The input: Begin
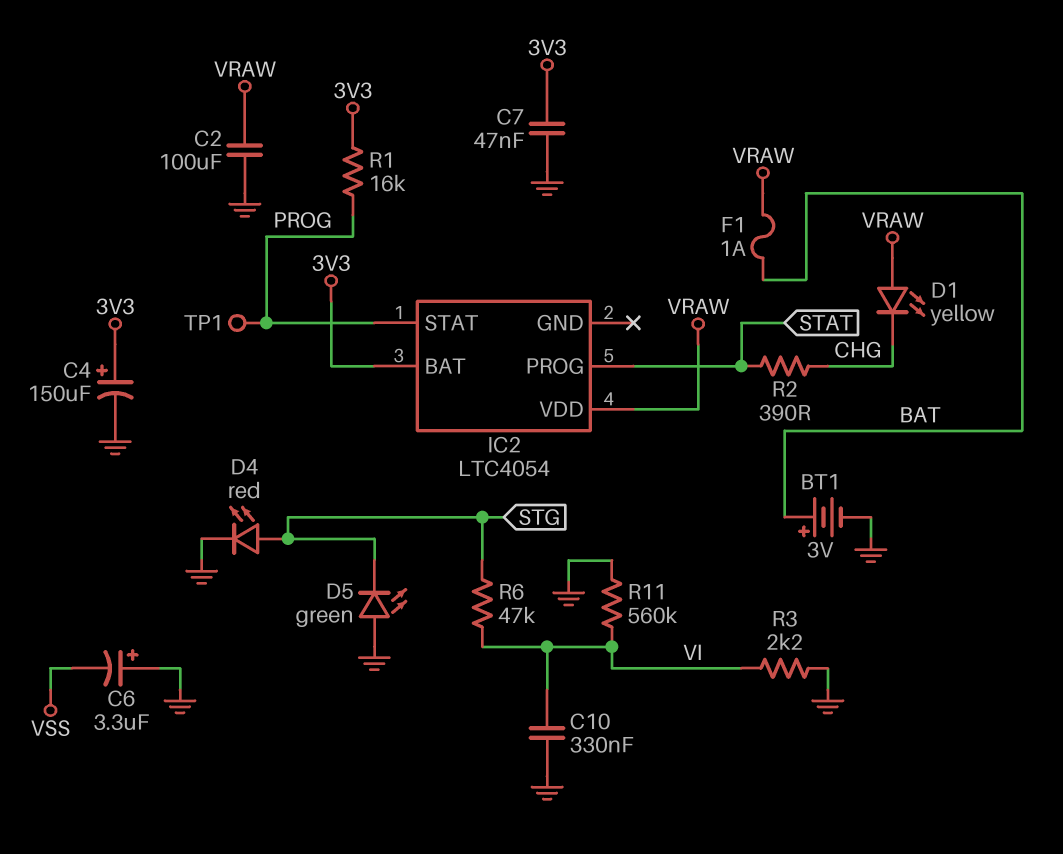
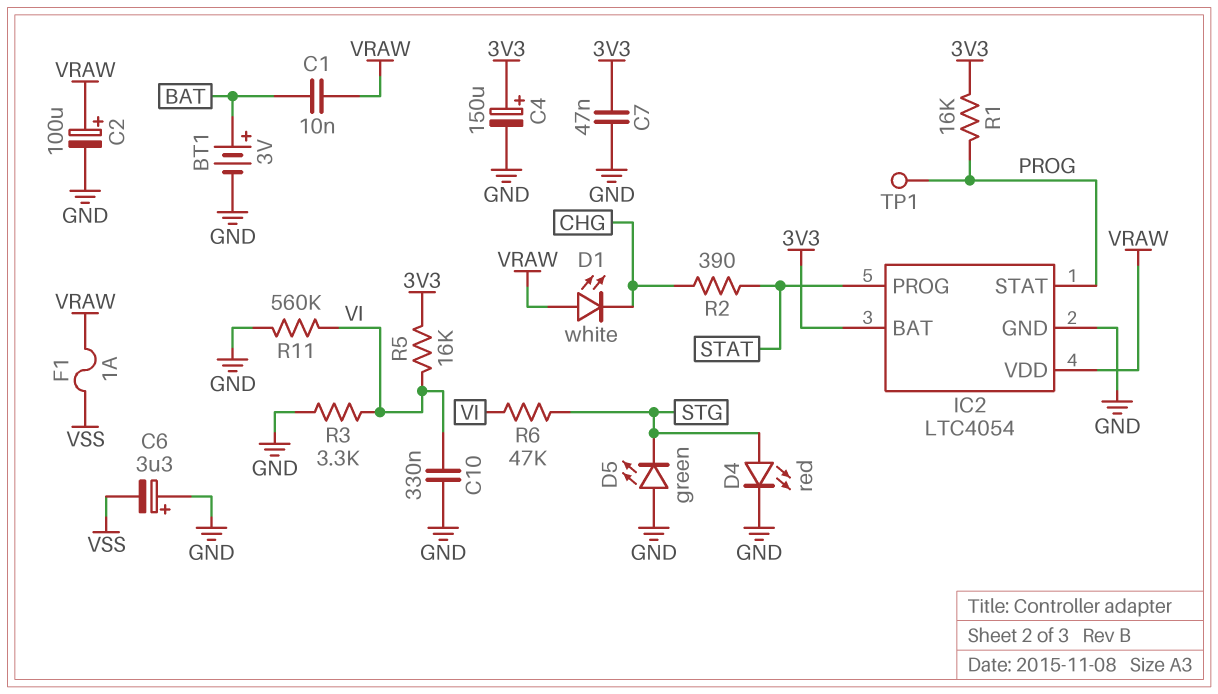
C1: none -> 10nF (BAT, VRAW)
C2: 100uF (GND, VRAW) -> 100uF (plus VRAW, minus GND)
D1: LED yellow (A VRAW, K CHG) -> LED white (A VRAW, K CHG)
F1: 1A (BAT, VRAW) -> 1A (VRAW, VSS)
IC2 pin GND: none -> GND
R3: 2.2k (GND, VI) -> 3.3k (GND, VI)
R5: none -> 16k (3V3, VI)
The input: End
§ Work to be completed:
The response should consist only of the lines running from the one that contains "IC2 pin GND: none -> GND" through the end of the material, repeated exactly.

§ Exercise response:
IC2 pin GND: none -> GND
R3: 2.2k (GND, VI) -> 3.3k (GND, VI)
R5: none -> 16k (3V3, VI)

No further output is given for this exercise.